● DESCRIPTION OF THE TASK: Only one portion of the data is to be written out: from the line bearing "C6: 100nF (GND, VS) -> 33nF (GND, VS)" through the line bearing "R5: none -> 33k (n1, n4)". Write it exactly as it appears.

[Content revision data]

========================================================================

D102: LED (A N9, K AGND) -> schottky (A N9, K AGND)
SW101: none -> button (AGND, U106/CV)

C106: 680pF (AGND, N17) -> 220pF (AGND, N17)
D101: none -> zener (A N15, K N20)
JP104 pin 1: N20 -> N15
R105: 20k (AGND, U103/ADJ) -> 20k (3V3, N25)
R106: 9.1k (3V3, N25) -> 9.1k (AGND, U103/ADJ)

========================================================================

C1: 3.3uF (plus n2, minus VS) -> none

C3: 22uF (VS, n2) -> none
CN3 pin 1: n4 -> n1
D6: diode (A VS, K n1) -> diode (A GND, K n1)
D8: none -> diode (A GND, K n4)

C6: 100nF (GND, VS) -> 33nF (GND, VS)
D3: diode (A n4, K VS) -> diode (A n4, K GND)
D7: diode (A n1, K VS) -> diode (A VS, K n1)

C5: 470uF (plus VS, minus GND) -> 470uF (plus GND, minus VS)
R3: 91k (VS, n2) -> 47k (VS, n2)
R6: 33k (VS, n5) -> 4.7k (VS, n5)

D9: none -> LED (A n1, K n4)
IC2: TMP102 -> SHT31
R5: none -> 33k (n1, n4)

========================================================================

● SOLUTION TO THIS PROBLEM:
C6: 100nF (GND, VS) -> 33nF (GND, VS)
D3: diode (A n4, K VS) -> diode (A n4, K GND)
D7: diode (A n1, K VS) -> diode (A VS, K n1)

C5: 470uF (plus VS, minus GND) -> 470uF (plus GND, minus VS)
R3: 91k (VS, n2) -> 47k (VS, n2)
R6: 33k (VS, n5) -> 4.7k (VS, n5)

D9: none -> LED (A n1, K n4)
IC2: TMP102 -> SHT31
R5: none -> 33k (n1, n4)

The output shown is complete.